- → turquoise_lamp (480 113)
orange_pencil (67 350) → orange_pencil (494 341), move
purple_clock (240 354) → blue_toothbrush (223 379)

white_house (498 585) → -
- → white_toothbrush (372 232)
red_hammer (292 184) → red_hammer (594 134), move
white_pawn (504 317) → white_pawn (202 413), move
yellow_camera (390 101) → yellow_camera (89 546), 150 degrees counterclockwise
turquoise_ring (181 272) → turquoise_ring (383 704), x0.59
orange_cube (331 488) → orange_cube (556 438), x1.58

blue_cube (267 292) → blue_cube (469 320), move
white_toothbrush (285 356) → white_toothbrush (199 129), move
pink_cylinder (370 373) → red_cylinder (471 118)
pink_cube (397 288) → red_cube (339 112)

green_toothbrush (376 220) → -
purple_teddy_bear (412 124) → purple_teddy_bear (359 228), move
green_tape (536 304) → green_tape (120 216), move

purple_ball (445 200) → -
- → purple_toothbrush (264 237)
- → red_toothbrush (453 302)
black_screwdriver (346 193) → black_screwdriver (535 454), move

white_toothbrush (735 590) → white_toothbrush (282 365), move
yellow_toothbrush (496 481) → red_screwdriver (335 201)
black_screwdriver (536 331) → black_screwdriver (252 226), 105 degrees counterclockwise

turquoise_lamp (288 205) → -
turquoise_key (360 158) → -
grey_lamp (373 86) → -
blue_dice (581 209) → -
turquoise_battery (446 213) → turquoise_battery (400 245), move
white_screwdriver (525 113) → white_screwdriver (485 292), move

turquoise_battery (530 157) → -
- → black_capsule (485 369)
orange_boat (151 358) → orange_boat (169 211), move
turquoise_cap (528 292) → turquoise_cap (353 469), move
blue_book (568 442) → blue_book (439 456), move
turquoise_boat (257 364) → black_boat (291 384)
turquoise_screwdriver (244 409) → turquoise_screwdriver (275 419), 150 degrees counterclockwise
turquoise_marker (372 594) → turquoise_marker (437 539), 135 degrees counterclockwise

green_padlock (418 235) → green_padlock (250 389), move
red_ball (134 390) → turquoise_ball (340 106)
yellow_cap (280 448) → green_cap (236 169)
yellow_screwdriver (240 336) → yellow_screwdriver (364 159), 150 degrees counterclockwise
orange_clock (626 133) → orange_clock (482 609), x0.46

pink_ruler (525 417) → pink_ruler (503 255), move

▬▬▬▬▬▬

TASK INSTRUCTIONS:
Please return a copy of each line in the entries that has the string "counterclockwise".

YOUR RESPONSE:
yellow_camera (390 101) → yellow_camera (89 546), 150 degrees counterclockwise
black_screwdriver (536 331) → black_screwdriver (252 226), 105 degrees counterclockwise
turquoise_screwdriver (244 409) → turquoise_screwdriver (275 419), 150 degrees counterclockwise
turquoise_marker (372 594) → turquoise_marker (437 539), 135 degrees counterclockwise
yellow_screwdriver (240 336) → yellow_screwdriver (364 159), 150 degrees counterclockwise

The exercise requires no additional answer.